> EXERCISE DESCRIPTION: Can you quote the records below in full, word for word?

── SOURCE RECORDS ──

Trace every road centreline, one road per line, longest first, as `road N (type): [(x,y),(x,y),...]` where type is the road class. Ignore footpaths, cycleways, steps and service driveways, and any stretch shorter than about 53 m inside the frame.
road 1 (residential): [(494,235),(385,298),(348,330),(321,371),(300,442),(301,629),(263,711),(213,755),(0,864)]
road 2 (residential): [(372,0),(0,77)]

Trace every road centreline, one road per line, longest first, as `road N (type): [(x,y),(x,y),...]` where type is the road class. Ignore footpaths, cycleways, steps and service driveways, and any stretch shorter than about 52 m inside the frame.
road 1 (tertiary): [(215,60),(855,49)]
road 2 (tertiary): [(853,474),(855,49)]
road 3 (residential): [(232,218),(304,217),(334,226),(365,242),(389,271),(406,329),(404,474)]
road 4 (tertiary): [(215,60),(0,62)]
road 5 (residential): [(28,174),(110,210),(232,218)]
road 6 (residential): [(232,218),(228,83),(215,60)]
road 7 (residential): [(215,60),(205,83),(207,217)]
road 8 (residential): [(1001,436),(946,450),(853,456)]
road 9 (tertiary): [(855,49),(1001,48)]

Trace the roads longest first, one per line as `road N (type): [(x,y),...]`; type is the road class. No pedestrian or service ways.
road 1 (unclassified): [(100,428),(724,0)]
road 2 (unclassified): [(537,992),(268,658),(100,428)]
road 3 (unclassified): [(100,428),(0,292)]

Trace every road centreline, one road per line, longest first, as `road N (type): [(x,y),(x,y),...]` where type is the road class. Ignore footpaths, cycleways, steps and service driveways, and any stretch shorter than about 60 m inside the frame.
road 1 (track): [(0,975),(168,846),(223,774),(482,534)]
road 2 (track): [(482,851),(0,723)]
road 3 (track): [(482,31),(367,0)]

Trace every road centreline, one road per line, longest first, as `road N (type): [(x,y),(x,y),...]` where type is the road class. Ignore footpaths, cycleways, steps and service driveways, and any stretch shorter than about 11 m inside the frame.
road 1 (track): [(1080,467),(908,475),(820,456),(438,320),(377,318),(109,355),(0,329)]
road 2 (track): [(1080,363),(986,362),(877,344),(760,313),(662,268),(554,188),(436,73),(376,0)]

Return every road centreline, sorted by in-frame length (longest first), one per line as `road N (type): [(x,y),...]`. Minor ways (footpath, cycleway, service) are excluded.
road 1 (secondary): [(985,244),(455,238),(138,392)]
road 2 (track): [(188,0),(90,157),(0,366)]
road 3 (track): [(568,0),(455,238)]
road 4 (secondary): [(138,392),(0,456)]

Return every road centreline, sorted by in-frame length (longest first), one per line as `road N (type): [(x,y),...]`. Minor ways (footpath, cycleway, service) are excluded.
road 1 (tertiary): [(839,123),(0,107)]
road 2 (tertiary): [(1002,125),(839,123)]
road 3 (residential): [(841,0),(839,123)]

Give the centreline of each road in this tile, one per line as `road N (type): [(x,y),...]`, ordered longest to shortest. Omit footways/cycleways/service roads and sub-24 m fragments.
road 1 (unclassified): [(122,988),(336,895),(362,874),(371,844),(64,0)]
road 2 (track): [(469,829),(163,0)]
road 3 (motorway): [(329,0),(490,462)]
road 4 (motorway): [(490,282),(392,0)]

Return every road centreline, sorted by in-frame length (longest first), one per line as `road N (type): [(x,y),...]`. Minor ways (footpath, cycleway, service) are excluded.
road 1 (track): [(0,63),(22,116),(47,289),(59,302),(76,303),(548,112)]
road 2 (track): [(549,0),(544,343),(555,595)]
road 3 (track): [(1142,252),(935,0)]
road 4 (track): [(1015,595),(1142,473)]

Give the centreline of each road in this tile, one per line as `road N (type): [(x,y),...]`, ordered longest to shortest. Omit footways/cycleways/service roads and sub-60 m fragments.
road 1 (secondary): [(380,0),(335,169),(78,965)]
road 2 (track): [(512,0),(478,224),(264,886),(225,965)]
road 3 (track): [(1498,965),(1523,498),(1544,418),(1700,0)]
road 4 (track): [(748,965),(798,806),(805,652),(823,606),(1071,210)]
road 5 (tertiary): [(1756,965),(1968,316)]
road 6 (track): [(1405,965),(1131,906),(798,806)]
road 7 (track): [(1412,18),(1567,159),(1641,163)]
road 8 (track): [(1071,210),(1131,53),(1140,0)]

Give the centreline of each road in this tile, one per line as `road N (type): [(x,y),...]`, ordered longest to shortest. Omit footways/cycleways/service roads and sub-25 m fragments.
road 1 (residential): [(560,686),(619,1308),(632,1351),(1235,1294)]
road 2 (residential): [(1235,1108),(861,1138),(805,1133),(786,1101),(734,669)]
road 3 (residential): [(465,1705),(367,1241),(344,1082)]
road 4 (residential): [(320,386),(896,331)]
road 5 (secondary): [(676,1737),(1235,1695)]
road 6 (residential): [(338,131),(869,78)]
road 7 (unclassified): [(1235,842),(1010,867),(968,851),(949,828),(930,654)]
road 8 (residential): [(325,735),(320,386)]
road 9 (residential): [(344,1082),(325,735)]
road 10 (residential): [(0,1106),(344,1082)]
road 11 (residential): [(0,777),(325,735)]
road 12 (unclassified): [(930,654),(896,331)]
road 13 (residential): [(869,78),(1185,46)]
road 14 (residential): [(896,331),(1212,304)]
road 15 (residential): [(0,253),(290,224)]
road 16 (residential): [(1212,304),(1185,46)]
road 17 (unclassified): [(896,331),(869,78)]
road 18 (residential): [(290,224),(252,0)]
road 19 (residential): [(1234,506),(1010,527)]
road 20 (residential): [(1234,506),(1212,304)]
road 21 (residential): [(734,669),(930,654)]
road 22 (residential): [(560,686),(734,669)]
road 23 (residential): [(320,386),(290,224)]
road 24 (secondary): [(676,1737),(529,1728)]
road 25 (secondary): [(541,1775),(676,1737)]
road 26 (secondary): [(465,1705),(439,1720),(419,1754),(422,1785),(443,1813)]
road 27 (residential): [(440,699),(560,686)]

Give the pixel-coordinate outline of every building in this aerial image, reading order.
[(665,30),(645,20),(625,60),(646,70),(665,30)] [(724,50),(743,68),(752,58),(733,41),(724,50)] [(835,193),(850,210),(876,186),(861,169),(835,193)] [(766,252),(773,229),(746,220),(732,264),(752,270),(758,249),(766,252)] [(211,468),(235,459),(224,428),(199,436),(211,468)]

───

> EXERCISE OUTPUT:
Trace every road centreline, one road per line, longest first, as `road N (type): [(x,y),(x,y),...]` where type is the road class. Ignore footpaths, cycleways, steps and service driveways, and any stretch shorter than about 53 m inside the frame.
road 1 (residential): [(494,235),(385,298),(348,330),(321,371),(300,442),(301,629),(263,711),(213,755),(0,864)]
road 2 (residential): [(372,0),(0,77)]

Trace every road centreline, one road per line, longest first, as `road N (type): [(x,y),(x,y),...]` where type is the road class. Ignore footpaths, cycleways, steps and service driveways, and any stretch shorter than about 52 m inside the frame.
road 1 (tertiary): [(215,60),(855,49)]
road 2 (tertiary): [(853,474),(855,49)]
road 3 (residential): [(232,218),(304,217),(334,226),(365,242),(389,271),(406,329),(404,474)]
road 4 (tertiary): [(215,60),(0,62)]
road 5 (residential): [(28,174),(110,210),(232,218)]
road 6 (residential): [(232,218),(228,83),(215,60)]
road 7 (residential): [(215,60),(205,83),(207,217)]
road 8 (residential): [(1001,436),(946,450),(853,456)]
road 9 (tertiary): [(855,49),(1001,48)]

Trace the roads longest first, one per line as `road N (type): [(x,y),...]`; type is the road class. No pedestrian or service ways.
road 1 (unclassified): [(100,428),(724,0)]
road 2 (unclassified): [(537,992),(268,658),(100,428)]
road 3 (unclassified): [(100,428),(0,292)]

Trace every road centreline, one road per line, longest first, as `road N (type): [(x,y),(x,y),...]` where type is the road class. Ignore footpaths, cycleways, steps and service driveways, and any stretch shorter than about 60 m inside the frame.
road 1 (track): [(0,975),(168,846),(223,774),(482,534)]
road 2 (track): [(482,851),(0,723)]
road 3 (track): [(482,31),(367,0)]

Trace every road centreline, one road per line, longest first, as `road N (type): [(x,y),(x,y),...]` where type is the road class. Ignore footpaths, cycleways, steps and service driveways, and any stretch shorter than about 11 m inside the frame.
road 1 (track): [(1080,467),(908,475),(820,456),(438,320),(377,318),(109,355),(0,329)]
road 2 (track): [(1080,363),(986,362),(877,344),(760,313),(662,268),(554,188),(436,73),(376,0)]

Return every road centreline, sorted by in-frame length (longest first), one per line as `road N (type): [(x,y),...]`. Minor ways (footpath, cycleway, service) are excluded.
road 1 (secondary): [(985,244),(455,238),(138,392)]
road 2 (track): [(188,0),(90,157),(0,366)]
road 3 (track): [(568,0),(455,238)]
road 4 (secondary): [(138,392),(0,456)]

Return every road centreline, sorted by in-frame length (longest first), one per line as `road N (type): [(x,y),...]`. Minor ways (footpath, cycleway, service) are excluded.
road 1 (tertiary): [(839,123),(0,107)]
road 2 (tertiary): [(1002,125),(839,123)]
road 3 (residential): [(841,0),(839,123)]

Give the centreline of each road in this tile, one per line as `road N (type): [(x,y),...]`, ordered longest to shortest. Omit footways/cycleways/service roads and sub-24 m fragments.
road 1 (unclassified): [(122,988),(336,895),(362,874),(371,844),(64,0)]
road 2 (track): [(469,829),(163,0)]
road 3 (motorway): [(329,0),(490,462)]
road 4 (motorway): [(490,282),(392,0)]

Return every road centreline, sorted by in-frame length (longest first), one per line as `road N (type): [(x,y),...]`. Minor ways (footpath, cycleway, service) are excluded.
road 1 (track): [(0,63),(22,116),(47,289),(59,302),(76,303),(548,112)]
road 2 (track): [(549,0),(544,343),(555,595)]
road 3 (track): [(1142,252),(935,0)]
road 4 (track): [(1015,595),(1142,473)]

Give the centreline of each road in this tile, one per line as `road N (type): [(x,y),...]`, ordered longest to shortest. Omit footways/cycleways/service roads and sub-60 m fragments.
road 1 (secondary): [(380,0),(335,169),(78,965)]
road 2 (track): [(512,0),(478,224),(264,886),(225,965)]
road 3 (track): [(1498,965),(1523,498),(1544,418),(1700,0)]
road 4 (track): [(748,965),(798,806),(805,652),(823,606),(1071,210)]
road 5 (tertiary): [(1756,965),(1968,316)]
road 6 (track): [(1405,965),(1131,906),(798,806)]
road 7 (track): [(1412,18),(1567,159),(1641,163)]
road 8 (track): [(1071,210),(1131,53),(1140,0)]

Give the centreline of each road in this tile, one per line as `road N (type): [(x,y),...]`, ordered longest to shortest. Omit footways/cycleways/service roads and sub-25 m fragments.
road 1 (residential): [(560,686),(619,1308),(632,1351),(1235,1294)]
road 2 (residential): [(1235,1108),(861,1138),(805,1133),(786,1101),(734,669)]
road 3 (residential): [(465,1705),(367,1241),(344,1082)]
road 4 (residential): [(320,386),(896,331)]
road 5 (secondary): [(676,1737),(1235,1695)]
road 6 (residential): [(338,131),(869,78)]
road 7 (unclassified): [(1235,842),(1010,867),(968,851),(949,828),(930,654)]
road 8 (residential): [(325,735),(320,386)]
road 9 (residential): [(344,1082),(325,735)]
road 10 (residential): [(0,1106),(344,1082)]
road 11 (residential): [(0,777),(325,735)]
road 12 (unclassified): [(930,654),(896,331)]
road 13 (residential): [(869,78),(1185,46)]
road 14 (residential): [(896,331),(1212,304)]
road 15 (residential): [(0,253),(290,224)]
road 16 (residential): [(1212,304),(1185,46)]
road 17 (unclassified): [(896,331),(869,78)]
road 18 (residential): [(290,224),(252,0)]
road 19 (residential): [(1234,506),(1010,527)]
road 20 (residential): [(1234,506),(1212,304)]
road 21 (residential): [(734,669),(930,654)]
road 22 (residential): [(560,686),(734,669)]
road 23 (residential): [(320,386),(290,224)]
road 24 (secondary): [(676,1737),(529,1728)]
road 25 (secondary): [(541,1775),(676,1737)]
road 26 (secondary): [(465,1705),(439,1720),(419,1754),(422,1785),(443,1813)]
road 27 (residential): [(440,699),(560,686)]

Give the pixel-coordinate outline of every building in this aerial image, reading order.
[(665,30),(645,20),(625,60),(646,70),(665,30)] [(724,50),(743,68),(752,58),(733,41),(724,50)] [(835,193),(850,210),(876,186),(861,169),(835,193)] [(766,252),(773,229),(746,220),(732,264),(752,270),(758,249),(766,252)] [(211,468),(235,459),(224,428),(199,436),(211,468)]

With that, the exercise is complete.